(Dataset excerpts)
▬▬▬▬▬▬

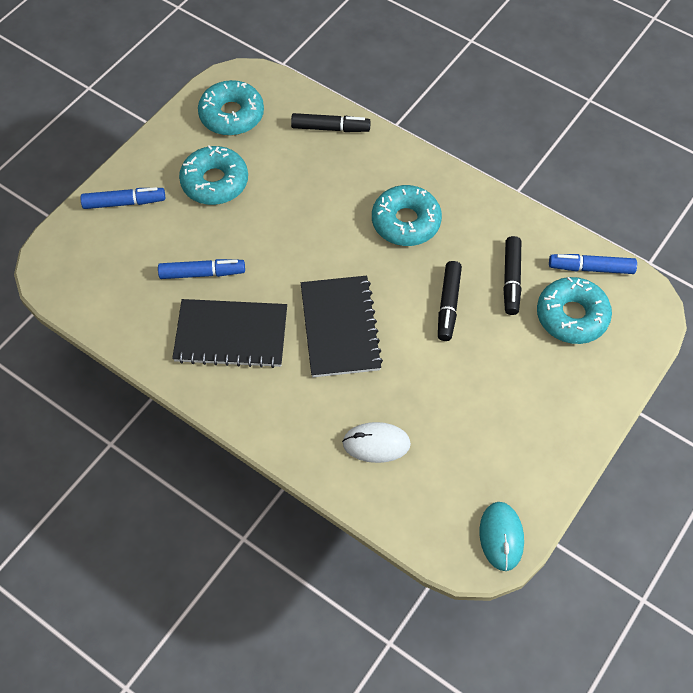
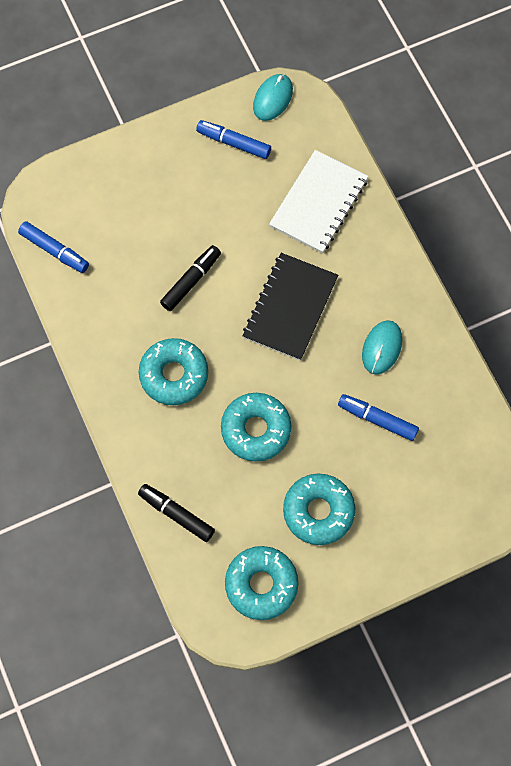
camera: 150 degrees left, 10 degrees up
(124, 202) = (413, 534): blue marker -> blue marker (233, 143)
(231, 335) = (382, 348): black notebook -> turquoise mouse
(376, 444) = (319, 203): white mouse -> white notebook
(511, 280) = (125, 275): black marker -> none
(572, 316) = (102, 220): turquoise donut -> turquoise donut (256, 430)

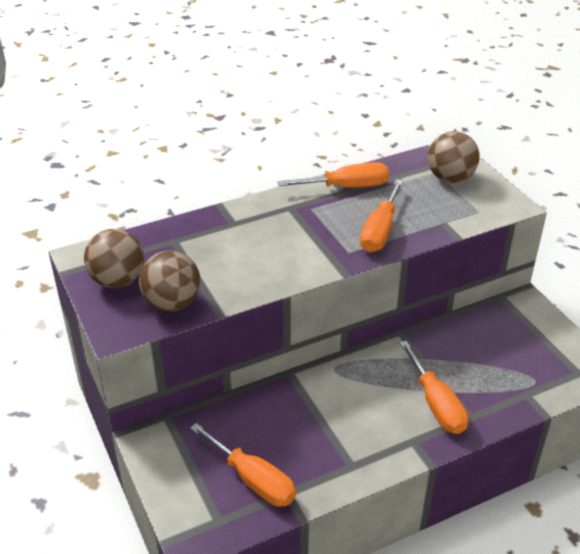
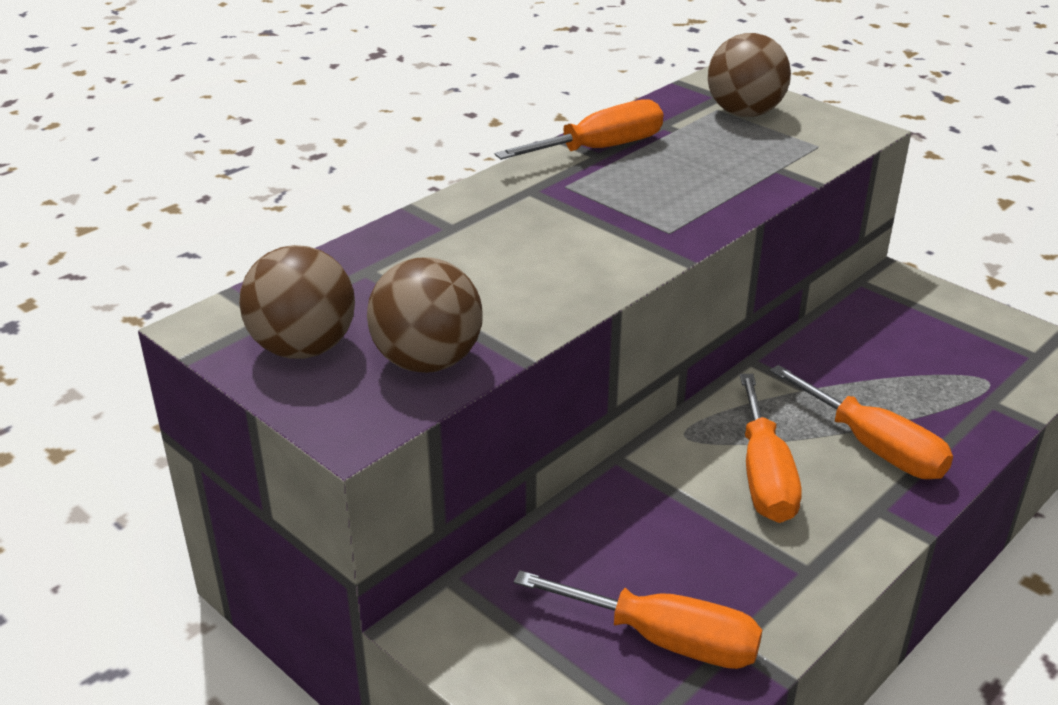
camera: 20 degrees left, 5 degrees down
(380, 231) = (695, 195): orange screwdriver -> orange screwdriver (764, 476)

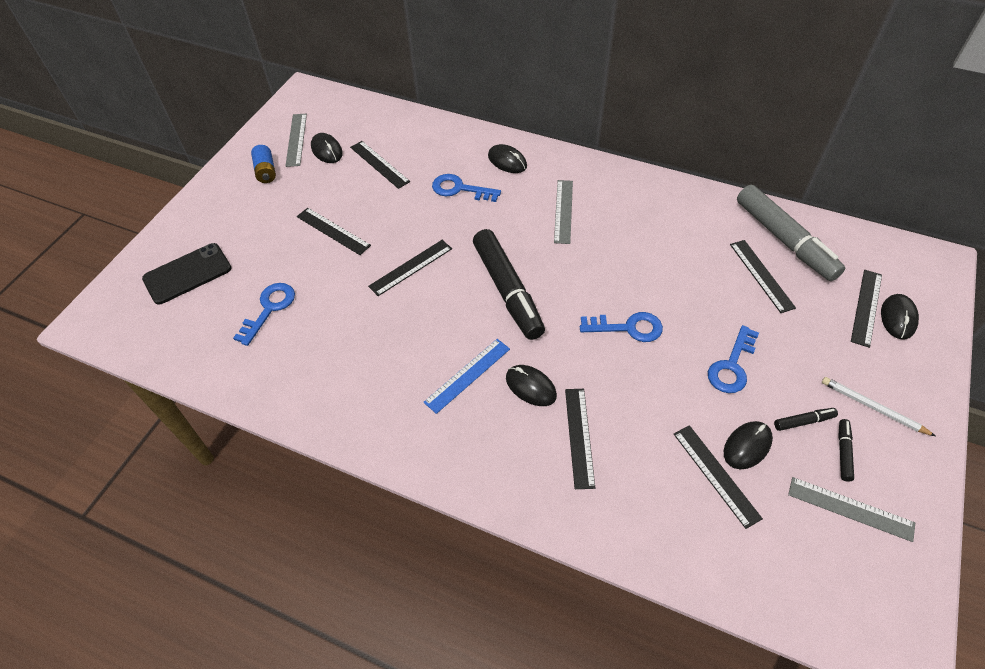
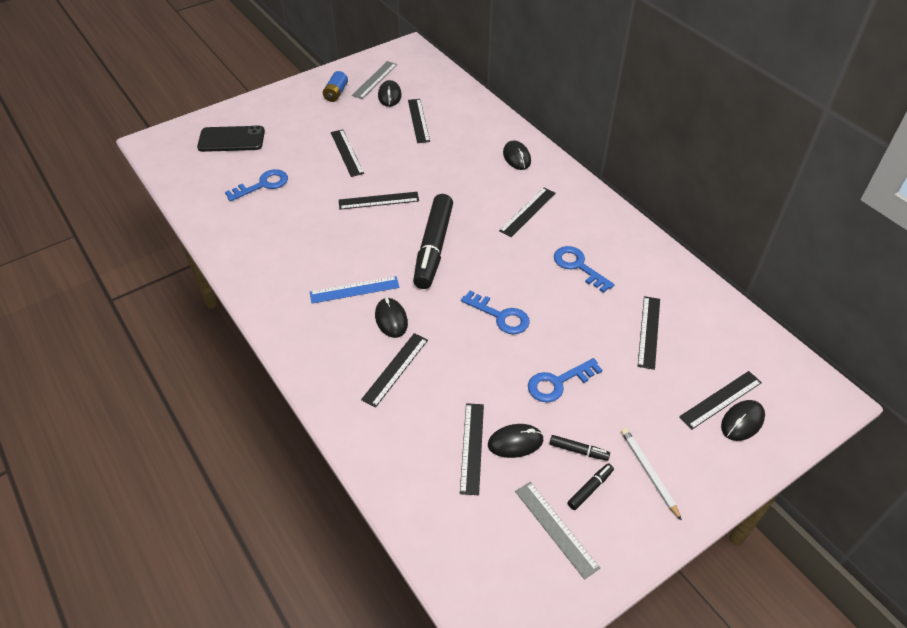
camera: 30 degrees right, 5 degrees down
(460, 189) = (462, 162): blue key -> blue key (578, 266)
(563, 211) = (528, 212): grey ruler -> black ruler
(784, 240) = (697, 315): grey marker -> none

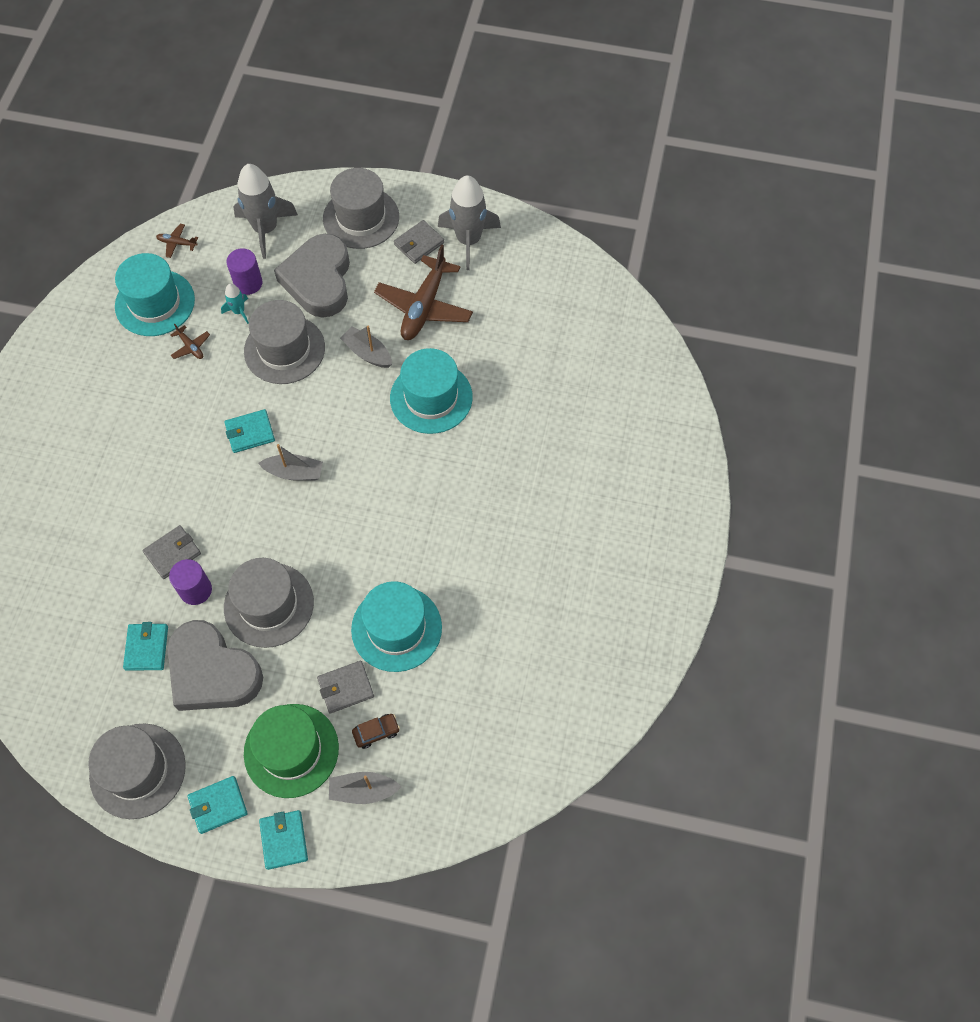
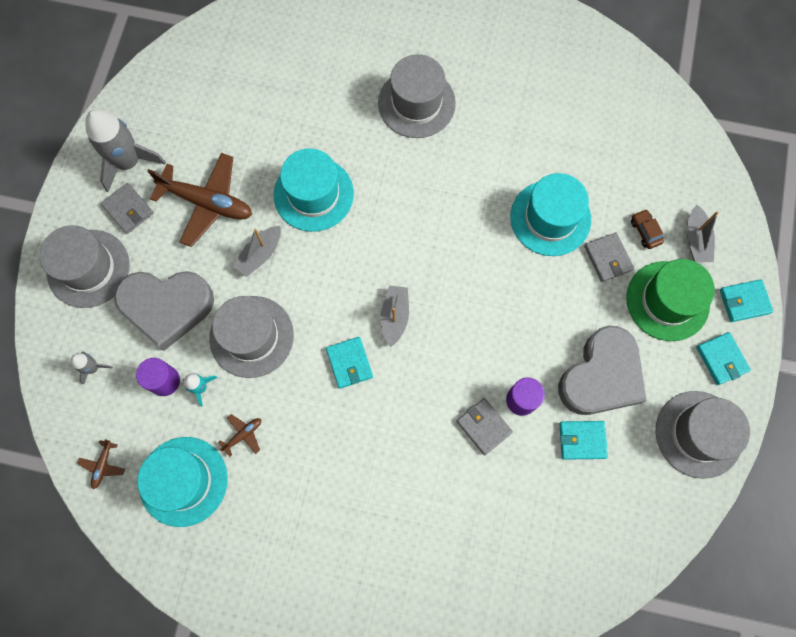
camera: 90 degrees left, 10 degrees up
(265, 229) = (93, 368): grey rocket -> grey rocket, size x0.47
(269, 605) = (533, 330): grey hat -> grey hat (416, 103)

▬▬▬▬▬▬

## DIRECTIONS
What is needed is an exact restatement of every line from the line containing "(376, 444) = (319, 203): white" through the last line of the records, minus any pictures.

## REPLY TO THE EXERCISE
(376, 444) = (319, 203): white mouse -> white notebook
(511, 280) = (125, 275): black marker -> none
(572, 316) = (102, 220): turquoise donut -> turquoise donut (256, 430)

camera: 20 degrees left, 5 degrees down
(380, 231) = (695, 195): orange screwdriver -> orange screwdriver (764, 476)

camera: 30 degrees right, 5 degrees down
(460, 189) = (462, 162): blue key -> blue key (578, 266)
(563, 211) = (528, 212): grey ruler -> black ruler
(784, 240) = (697, 315): grey marker -> none

camera: 90 degrees left, 10 degrees up
(265, 229) = (93, 368): grey rocket -> grey rocket, size x0.47
(269, 605) = (533, 330): grey hat -> grey hat (416, 103)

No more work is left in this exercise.